- What is being asked
Look through the listing below and report the lines that have the word "florero" in them.

- Listed records

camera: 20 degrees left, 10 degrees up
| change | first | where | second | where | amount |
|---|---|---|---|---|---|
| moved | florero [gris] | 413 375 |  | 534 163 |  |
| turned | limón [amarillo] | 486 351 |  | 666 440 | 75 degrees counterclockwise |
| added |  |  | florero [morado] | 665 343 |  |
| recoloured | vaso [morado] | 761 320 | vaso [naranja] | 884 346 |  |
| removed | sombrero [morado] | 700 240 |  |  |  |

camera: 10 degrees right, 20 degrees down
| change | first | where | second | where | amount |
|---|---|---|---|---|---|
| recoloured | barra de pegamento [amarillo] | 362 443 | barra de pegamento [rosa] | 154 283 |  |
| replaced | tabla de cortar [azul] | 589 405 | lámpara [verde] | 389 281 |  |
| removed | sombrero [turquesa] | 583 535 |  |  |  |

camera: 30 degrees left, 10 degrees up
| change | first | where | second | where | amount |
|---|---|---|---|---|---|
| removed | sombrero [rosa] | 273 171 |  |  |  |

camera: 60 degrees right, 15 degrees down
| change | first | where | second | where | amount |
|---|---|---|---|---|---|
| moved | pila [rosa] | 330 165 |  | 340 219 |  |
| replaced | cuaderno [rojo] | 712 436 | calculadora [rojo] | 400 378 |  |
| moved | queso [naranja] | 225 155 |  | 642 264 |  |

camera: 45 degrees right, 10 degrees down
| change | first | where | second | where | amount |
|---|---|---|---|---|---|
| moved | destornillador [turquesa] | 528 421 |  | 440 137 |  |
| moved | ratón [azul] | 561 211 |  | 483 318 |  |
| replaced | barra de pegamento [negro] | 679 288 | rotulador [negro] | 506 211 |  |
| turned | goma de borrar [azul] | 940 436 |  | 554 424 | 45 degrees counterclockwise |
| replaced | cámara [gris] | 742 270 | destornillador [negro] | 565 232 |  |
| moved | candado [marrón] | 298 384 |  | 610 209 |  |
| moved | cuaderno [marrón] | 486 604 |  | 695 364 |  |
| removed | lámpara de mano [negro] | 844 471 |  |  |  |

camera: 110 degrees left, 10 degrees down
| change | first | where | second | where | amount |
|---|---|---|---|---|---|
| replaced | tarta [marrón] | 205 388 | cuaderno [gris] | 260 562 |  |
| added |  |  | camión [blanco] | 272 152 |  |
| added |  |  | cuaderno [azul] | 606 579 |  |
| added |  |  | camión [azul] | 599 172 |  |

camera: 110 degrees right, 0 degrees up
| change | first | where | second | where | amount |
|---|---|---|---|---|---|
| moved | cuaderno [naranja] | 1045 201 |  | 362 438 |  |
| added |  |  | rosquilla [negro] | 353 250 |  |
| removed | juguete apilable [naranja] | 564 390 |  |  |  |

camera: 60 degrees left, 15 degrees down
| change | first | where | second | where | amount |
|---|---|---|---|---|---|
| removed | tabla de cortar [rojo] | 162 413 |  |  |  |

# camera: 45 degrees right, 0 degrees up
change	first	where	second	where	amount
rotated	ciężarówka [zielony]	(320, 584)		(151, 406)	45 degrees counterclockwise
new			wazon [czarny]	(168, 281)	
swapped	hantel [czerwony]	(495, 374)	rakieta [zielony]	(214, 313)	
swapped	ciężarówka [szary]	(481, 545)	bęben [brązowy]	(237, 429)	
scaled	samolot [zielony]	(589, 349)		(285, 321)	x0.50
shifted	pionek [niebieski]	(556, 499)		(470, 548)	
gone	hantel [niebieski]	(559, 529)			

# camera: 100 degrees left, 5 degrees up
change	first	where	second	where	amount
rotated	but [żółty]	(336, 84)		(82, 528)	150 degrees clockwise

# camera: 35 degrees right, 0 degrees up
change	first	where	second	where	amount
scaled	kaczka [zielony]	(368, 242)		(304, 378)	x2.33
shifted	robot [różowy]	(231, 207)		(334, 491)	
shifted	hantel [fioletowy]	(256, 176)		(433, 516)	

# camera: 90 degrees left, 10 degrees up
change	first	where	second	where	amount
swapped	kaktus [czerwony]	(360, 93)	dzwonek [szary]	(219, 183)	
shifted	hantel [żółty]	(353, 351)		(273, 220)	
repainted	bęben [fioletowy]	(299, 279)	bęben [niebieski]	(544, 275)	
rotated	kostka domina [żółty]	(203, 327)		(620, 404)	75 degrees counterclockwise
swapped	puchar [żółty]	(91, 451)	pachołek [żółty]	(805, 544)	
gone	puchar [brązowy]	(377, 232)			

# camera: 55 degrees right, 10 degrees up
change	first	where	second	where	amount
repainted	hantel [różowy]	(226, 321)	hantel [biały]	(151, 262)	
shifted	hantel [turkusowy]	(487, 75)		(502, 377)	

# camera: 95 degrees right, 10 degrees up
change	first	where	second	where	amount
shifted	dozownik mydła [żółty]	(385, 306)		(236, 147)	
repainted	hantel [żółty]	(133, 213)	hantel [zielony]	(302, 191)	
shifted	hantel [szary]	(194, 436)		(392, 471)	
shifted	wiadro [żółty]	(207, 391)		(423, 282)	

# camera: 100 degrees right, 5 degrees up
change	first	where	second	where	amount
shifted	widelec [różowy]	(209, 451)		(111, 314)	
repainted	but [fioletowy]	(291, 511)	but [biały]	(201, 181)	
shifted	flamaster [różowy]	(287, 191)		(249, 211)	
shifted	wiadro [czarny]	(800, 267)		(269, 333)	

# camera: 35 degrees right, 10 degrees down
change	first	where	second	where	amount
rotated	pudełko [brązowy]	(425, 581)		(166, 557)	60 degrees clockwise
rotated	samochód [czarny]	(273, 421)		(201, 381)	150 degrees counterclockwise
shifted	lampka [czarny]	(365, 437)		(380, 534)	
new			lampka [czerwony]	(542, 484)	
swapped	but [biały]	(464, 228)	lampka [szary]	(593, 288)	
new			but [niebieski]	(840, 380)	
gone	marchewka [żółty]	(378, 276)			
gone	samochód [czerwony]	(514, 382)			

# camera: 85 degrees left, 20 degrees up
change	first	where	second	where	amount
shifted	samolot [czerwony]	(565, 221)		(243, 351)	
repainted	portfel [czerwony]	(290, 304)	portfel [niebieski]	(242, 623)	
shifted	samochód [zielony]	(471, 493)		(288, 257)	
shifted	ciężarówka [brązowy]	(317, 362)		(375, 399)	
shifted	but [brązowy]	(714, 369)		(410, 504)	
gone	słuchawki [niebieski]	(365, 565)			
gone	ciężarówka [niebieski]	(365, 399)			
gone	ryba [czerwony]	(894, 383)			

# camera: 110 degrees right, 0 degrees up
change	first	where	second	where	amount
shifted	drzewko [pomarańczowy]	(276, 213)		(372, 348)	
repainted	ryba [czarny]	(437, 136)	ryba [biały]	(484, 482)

- Exercise response
| moved | florero [gris] | 413 375 |  | 534 163 |  |
| added |  |  | florero [morado] | 665 343 |  |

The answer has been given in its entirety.